> What you need to do
Your job is to copy every line in the material containing the word "DFPlayer".

> Data records
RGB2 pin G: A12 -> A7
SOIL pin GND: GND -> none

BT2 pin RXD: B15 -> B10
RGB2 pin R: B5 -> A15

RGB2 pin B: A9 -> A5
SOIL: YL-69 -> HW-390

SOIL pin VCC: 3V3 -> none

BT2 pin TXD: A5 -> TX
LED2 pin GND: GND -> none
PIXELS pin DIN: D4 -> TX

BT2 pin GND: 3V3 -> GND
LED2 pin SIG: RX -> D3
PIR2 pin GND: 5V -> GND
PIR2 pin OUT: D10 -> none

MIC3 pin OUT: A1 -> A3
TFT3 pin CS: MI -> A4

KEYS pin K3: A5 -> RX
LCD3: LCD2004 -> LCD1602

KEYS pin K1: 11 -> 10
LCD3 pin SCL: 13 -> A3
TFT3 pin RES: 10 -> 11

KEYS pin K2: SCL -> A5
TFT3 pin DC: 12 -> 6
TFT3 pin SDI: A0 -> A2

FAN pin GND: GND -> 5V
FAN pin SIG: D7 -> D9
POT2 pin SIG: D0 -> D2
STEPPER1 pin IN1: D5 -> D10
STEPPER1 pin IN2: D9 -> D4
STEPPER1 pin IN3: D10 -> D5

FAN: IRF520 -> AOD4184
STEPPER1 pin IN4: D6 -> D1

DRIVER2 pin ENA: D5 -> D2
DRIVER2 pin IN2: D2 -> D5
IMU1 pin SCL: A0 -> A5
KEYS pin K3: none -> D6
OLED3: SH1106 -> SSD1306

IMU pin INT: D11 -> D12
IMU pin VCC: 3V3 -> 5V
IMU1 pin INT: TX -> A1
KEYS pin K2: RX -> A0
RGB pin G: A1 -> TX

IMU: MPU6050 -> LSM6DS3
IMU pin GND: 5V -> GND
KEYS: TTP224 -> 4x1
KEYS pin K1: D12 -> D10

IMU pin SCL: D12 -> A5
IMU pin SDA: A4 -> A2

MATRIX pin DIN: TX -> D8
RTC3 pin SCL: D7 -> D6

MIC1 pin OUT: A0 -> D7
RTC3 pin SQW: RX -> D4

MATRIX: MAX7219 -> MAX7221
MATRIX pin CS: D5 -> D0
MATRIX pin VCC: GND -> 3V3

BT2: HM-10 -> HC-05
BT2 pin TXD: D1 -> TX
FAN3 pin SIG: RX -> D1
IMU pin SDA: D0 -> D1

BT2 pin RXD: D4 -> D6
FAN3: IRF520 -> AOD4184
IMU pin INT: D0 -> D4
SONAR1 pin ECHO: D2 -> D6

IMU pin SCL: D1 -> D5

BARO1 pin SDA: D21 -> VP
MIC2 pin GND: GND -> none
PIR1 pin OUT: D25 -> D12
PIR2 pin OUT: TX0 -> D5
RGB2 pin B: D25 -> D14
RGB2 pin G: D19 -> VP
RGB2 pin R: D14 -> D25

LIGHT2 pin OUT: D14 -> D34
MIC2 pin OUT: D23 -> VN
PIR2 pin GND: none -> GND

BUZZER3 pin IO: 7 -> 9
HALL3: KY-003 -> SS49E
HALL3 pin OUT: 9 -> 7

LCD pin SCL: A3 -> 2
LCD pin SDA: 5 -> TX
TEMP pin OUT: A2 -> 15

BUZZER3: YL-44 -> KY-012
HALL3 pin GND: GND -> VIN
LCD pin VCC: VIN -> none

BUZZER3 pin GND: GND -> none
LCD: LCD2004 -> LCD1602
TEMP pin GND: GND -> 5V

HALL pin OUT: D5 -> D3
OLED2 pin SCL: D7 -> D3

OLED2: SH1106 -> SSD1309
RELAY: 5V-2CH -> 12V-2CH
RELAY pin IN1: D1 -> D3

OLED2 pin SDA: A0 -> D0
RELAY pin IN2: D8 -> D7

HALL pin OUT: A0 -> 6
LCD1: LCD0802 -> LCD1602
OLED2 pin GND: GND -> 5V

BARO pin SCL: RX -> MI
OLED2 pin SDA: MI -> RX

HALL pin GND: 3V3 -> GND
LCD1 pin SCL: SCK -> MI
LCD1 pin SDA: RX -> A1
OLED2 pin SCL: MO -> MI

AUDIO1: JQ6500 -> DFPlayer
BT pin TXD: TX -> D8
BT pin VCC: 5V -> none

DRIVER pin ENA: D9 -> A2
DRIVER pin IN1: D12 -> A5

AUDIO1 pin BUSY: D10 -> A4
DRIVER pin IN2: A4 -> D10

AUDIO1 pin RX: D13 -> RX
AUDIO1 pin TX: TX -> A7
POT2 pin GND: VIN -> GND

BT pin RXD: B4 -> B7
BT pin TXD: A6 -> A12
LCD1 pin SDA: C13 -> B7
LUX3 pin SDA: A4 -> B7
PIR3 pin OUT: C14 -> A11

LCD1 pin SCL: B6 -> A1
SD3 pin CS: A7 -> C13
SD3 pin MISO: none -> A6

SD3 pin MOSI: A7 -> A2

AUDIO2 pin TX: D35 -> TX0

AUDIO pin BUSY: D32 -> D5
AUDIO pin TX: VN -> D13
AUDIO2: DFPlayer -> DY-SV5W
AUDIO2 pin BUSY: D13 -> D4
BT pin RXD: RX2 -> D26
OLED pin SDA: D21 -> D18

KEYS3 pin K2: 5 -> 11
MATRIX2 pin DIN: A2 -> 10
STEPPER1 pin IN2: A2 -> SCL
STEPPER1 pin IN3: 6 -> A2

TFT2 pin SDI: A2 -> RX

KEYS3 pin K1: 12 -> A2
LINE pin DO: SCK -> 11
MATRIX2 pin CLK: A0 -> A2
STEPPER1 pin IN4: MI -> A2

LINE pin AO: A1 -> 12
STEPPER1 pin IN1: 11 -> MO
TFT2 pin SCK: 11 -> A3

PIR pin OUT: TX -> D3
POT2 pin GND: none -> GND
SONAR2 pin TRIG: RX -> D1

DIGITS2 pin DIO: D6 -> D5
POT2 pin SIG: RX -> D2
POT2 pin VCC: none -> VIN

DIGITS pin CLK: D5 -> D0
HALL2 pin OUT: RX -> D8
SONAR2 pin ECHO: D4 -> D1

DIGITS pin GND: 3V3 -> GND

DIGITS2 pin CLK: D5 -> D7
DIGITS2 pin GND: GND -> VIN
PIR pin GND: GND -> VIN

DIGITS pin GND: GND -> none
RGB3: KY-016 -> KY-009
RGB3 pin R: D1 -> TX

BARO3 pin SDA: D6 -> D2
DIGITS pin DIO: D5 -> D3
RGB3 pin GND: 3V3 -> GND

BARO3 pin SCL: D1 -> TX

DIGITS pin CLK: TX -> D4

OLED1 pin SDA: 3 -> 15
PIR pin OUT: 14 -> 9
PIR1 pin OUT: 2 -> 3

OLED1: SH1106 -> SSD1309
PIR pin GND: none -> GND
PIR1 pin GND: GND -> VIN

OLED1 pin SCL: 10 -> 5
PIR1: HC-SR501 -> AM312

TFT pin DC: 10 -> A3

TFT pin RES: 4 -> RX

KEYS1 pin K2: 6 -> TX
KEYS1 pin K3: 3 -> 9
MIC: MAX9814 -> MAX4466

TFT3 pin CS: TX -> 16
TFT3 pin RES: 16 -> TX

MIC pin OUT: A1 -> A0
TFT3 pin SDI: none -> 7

> Solution for this task
AUDIO1: JQ6500 -> DFPlayer
AUDIO2: DFPlayer -> DY-SV5W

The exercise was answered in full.